Extracted data entries

((

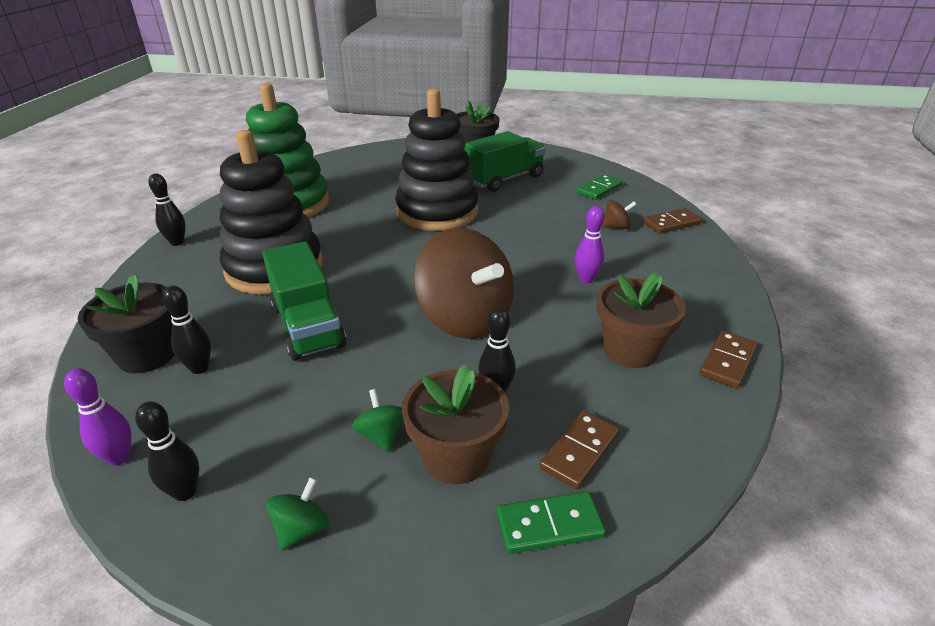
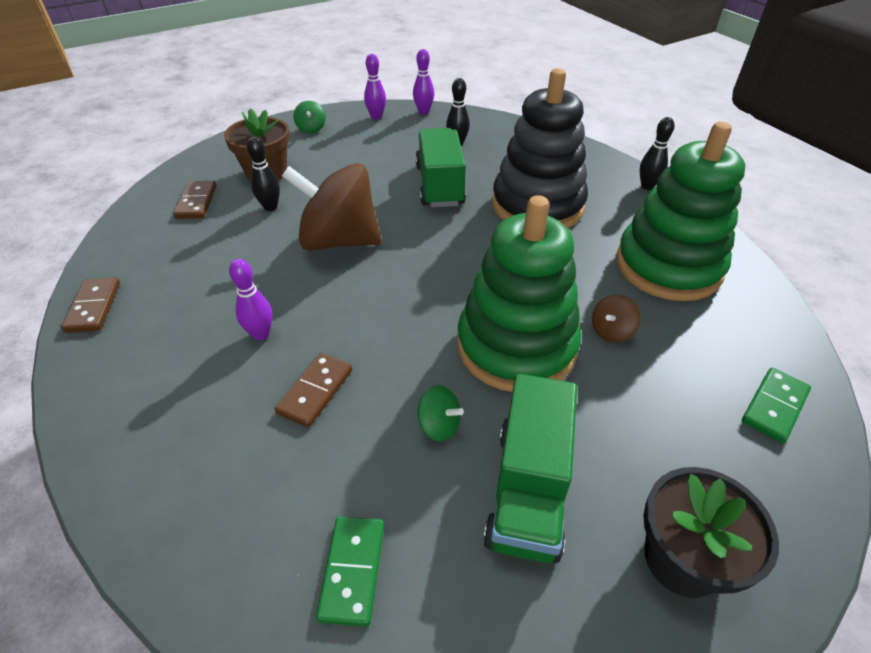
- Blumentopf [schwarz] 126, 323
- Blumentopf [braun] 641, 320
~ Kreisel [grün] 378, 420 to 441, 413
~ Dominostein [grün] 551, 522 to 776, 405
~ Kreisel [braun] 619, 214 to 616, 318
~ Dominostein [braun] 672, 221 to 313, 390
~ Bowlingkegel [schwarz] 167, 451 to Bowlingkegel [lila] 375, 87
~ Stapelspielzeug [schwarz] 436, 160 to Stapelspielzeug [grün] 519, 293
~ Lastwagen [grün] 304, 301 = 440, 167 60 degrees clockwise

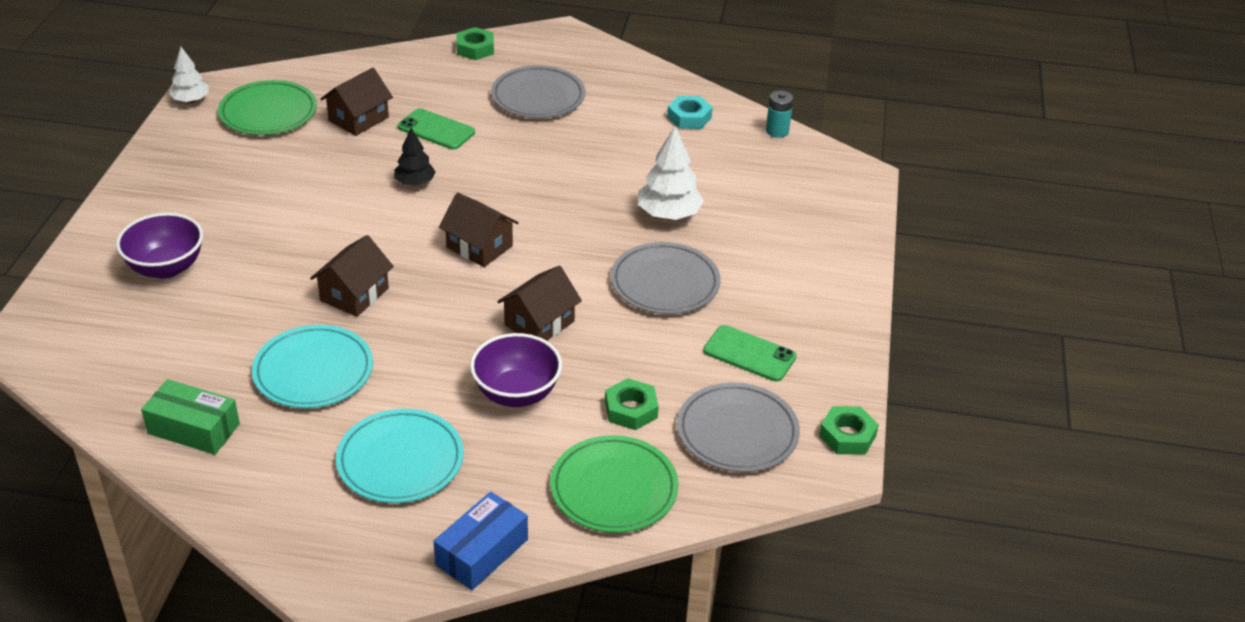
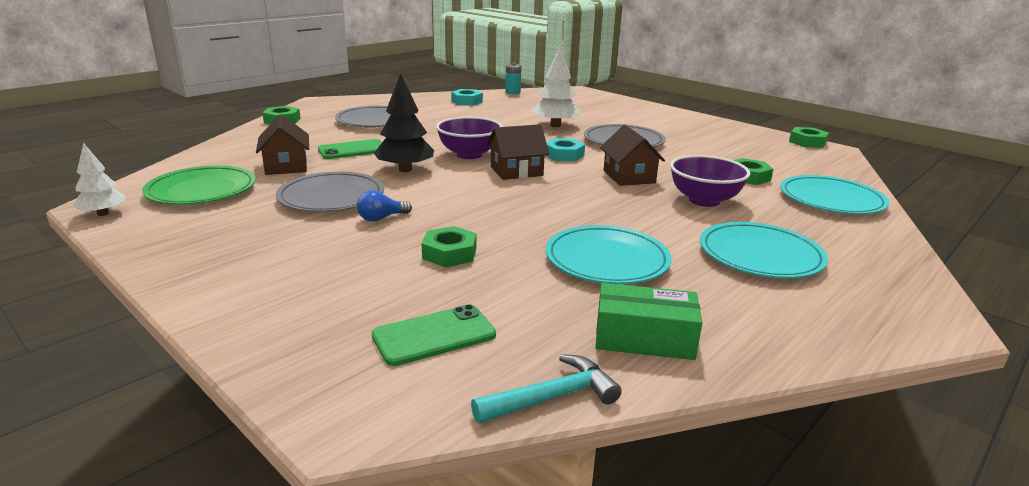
- Haus [braun] 352, 276
- Schachtel [blau] 481, 540
+ Glühbirne [blau] 384, 206
+ Sechskantmutter [grün] 448, 246
+ Hammer [türkis] 546, 389
+ Sechskantmutter [türkis] 565, 149
~ Schüssel [lila] 159, 246 to 469, 138
~ Teller [grau] 738, 427 to 330, 192
~ Handy [grün] 749, 353 to 434, 335
~ Teller [grün] 614, 484 to Teller [türkis] 834, 194
~ Schachtel [grün] 190, 417 = 649, 321 45 degrees clockwise
~ Baum [schwarz] 415, 157 = 404, 122 x1.57

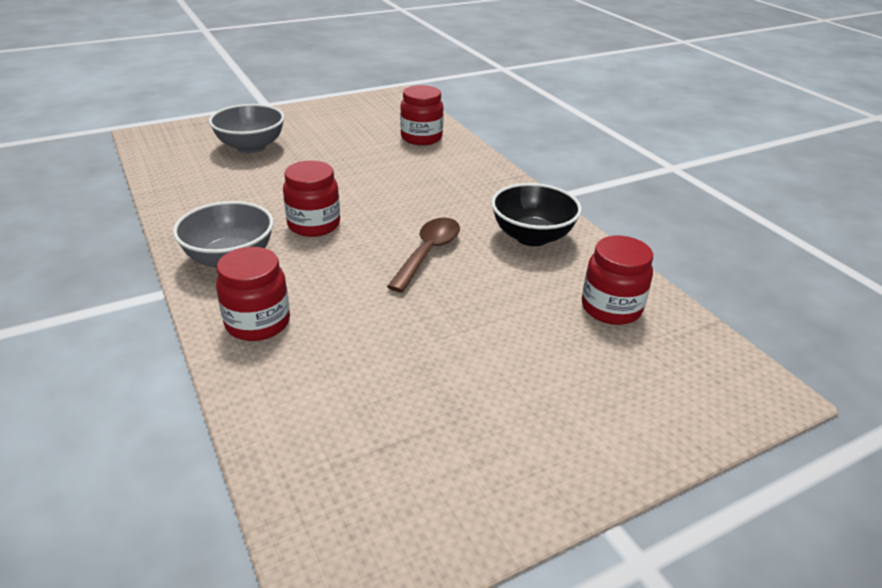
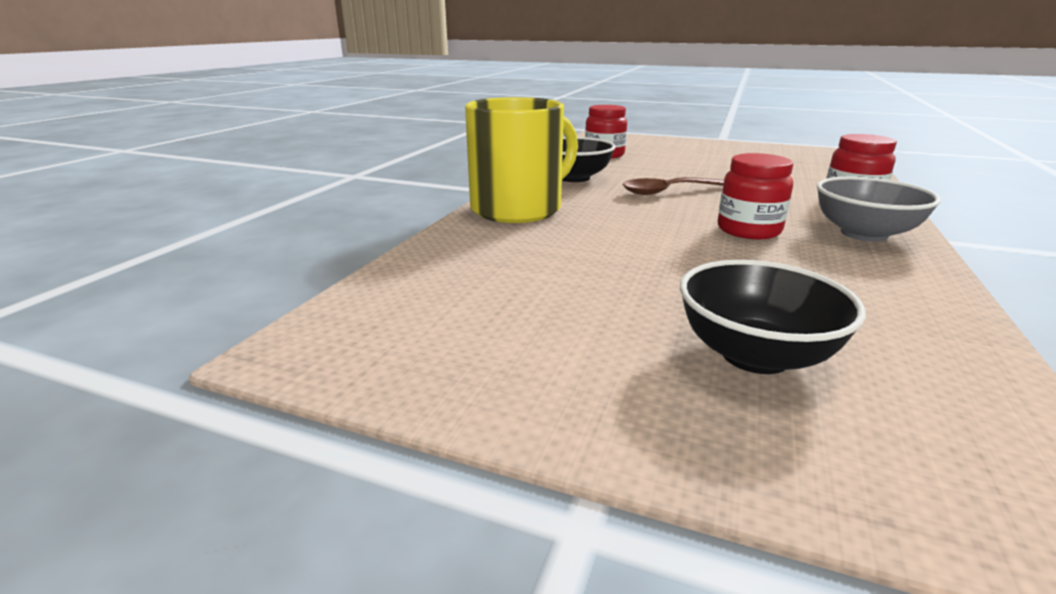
- Einmachglas [rot] 422, 115
+ Tasse [gelb] 521, 160
~ Schüssel [grau] 246, 128 to Schüssel [schwarz] 773, 317

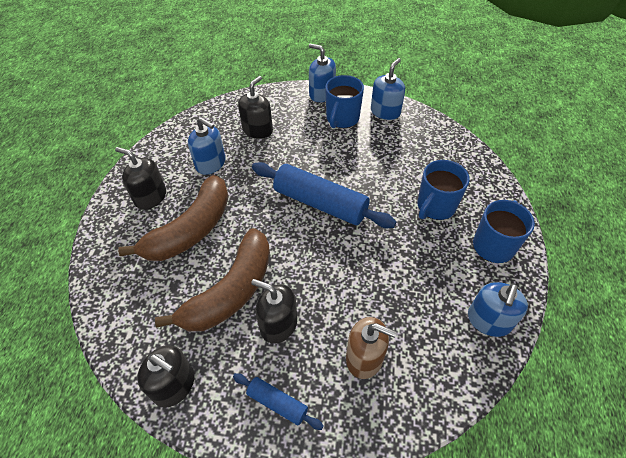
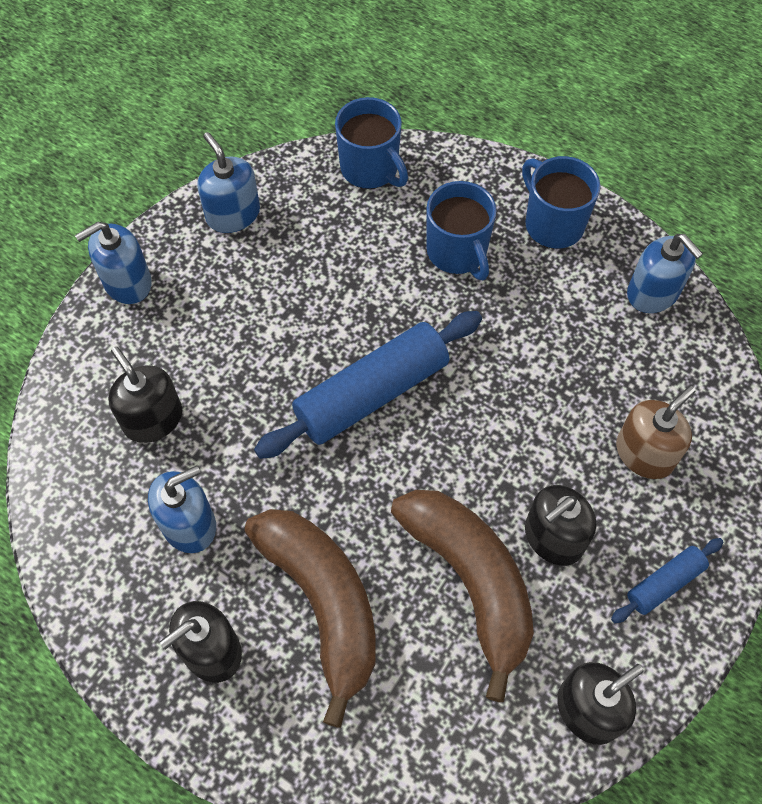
~ Tasse [blau] 344, 101 to 371, 143

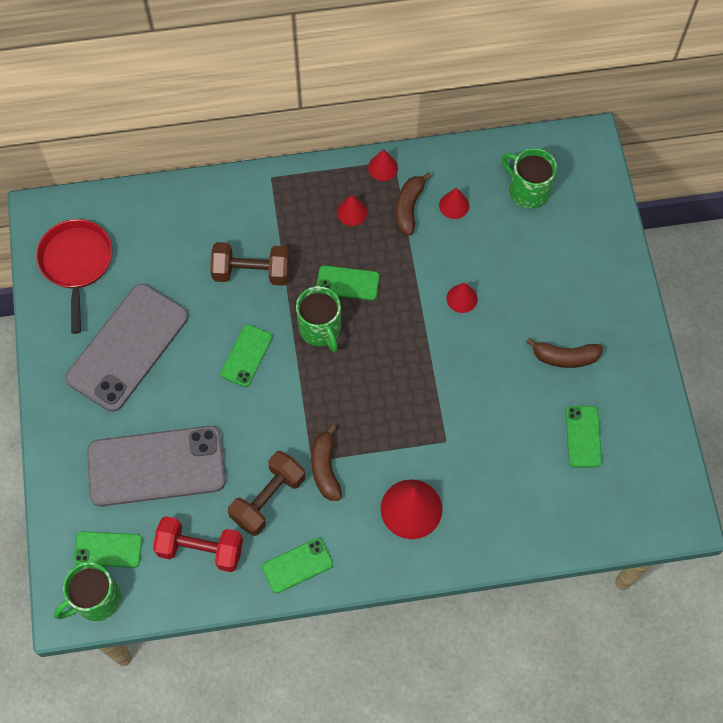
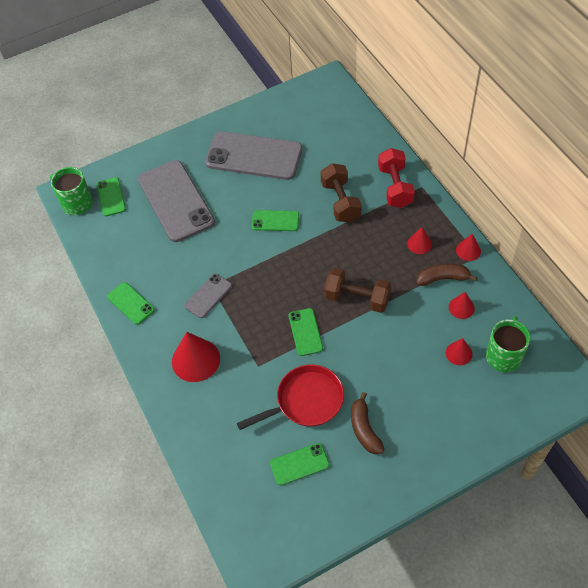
- Tasse [grün] 318, 319
~ Pfanne [rot] 74, 276 to 290, 397
~ Hantel [rot] 198, 544 to 396, 178
~ Hantel [braun] 266, 493 to 357, 290
~ Handy [grün] 347, 282 to 306, 332
~ Kegel [rot] 462, 298 to 459, 351
~ Banane [braun] 326, 463 to Handy [grau] 208, 296

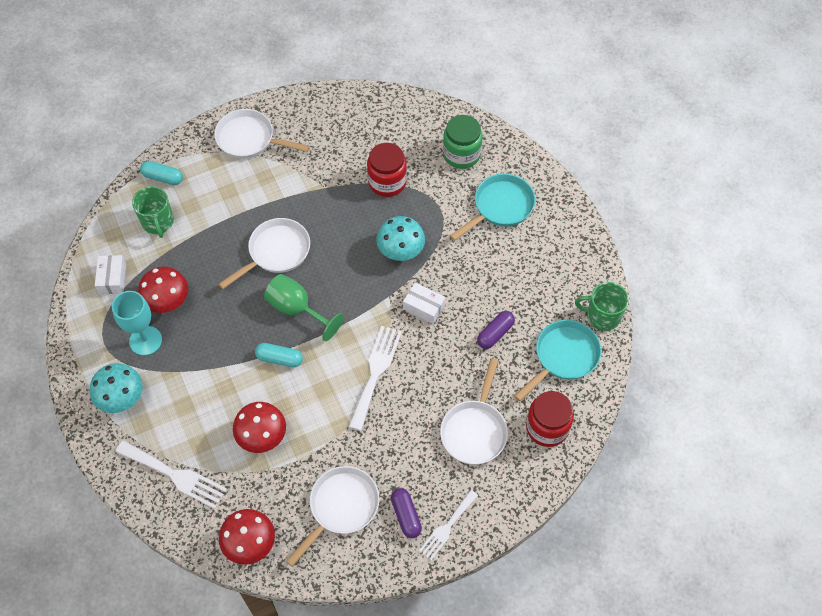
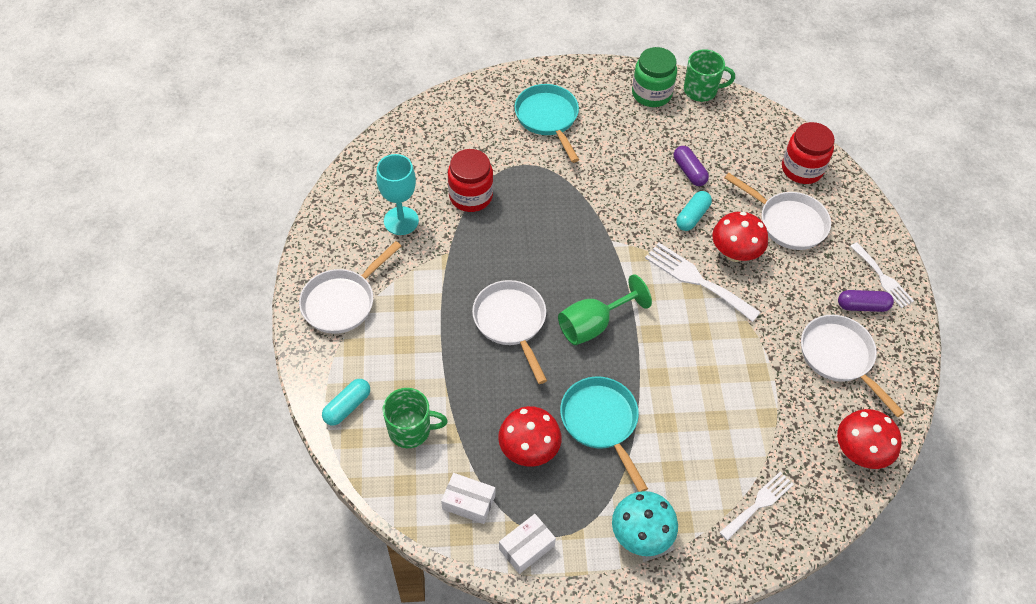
- Pilz [türkis] 400, 238
~ Kelch [türkis] 137, 323 to 397, 194
~ Pilz [rot] 259, 427 to 740, 237
~ Kapsel [türkis] 279, 355 to 694, 211
~ Schachtel [weiß] 424, 303 to 527, 544
~ Einmachglas [grün] 463, 142 to 654, 77
~ Pfanne [türkis] 558, 361 to 604, 434
~ Tasse [grün] 602, 306 = 709, 75 120 degrees counterclockwise
~ Gabel [weiß] 171, 474 = 756, 506 x0.66

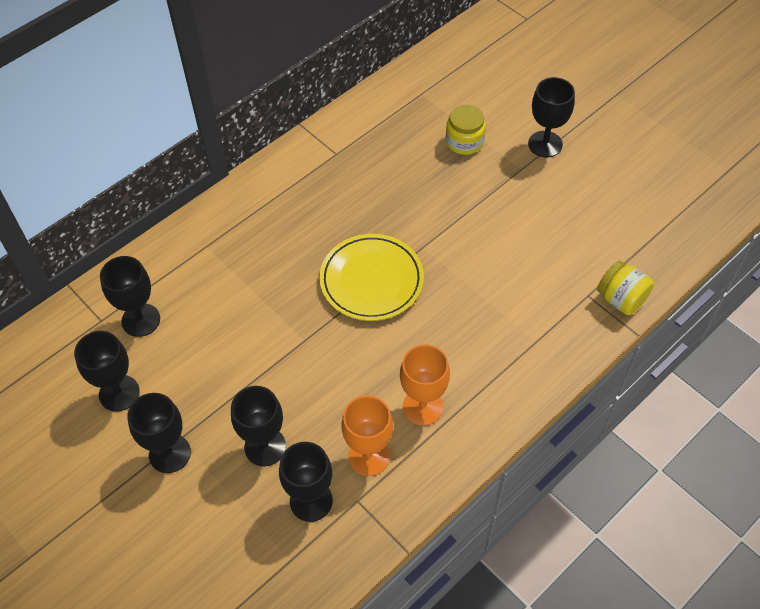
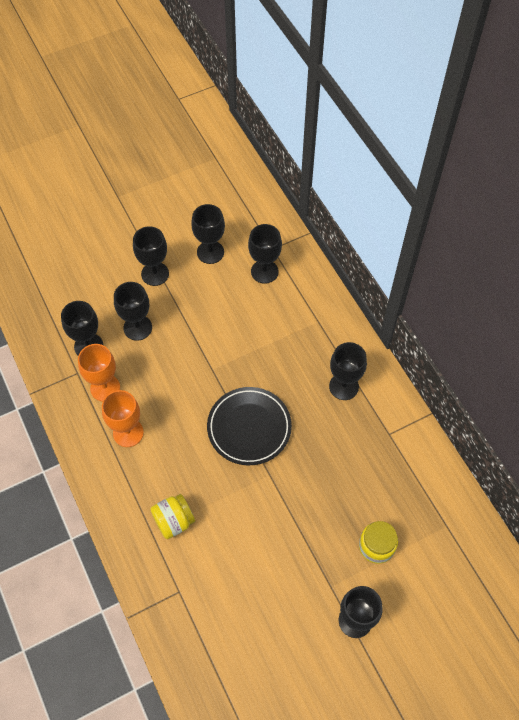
+ Kelch [schwarz] 348, 371
~ Einmachglas [gelb] 625, 288 to 172, 516
~ Teller [gelb] 371, 277 to Teller [schwarz] 249, 426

))

= Exercise goal =
Both end lines included, restate word for word the lines above from the line with "to 441, 413" to the line with "[grün] 519, 293", and nothing else.

= Response area =
~ Kreisel [grün] 378, 420 to 441, 413
~ Dominostein [grün] 551, 522 to 776, 405
~ Kreisel [braun] 619, 214 to 616, 318
~ Dominostein [braun] 672, 221 to 313, 390
~ Bowlingkegel [schwarz] 167, 451 to Bowlingkegel [lila] 375, 87
~ Stapelspielzeug [schwarz] 436, 160 to Stapelspielzeug [grün] 519, 293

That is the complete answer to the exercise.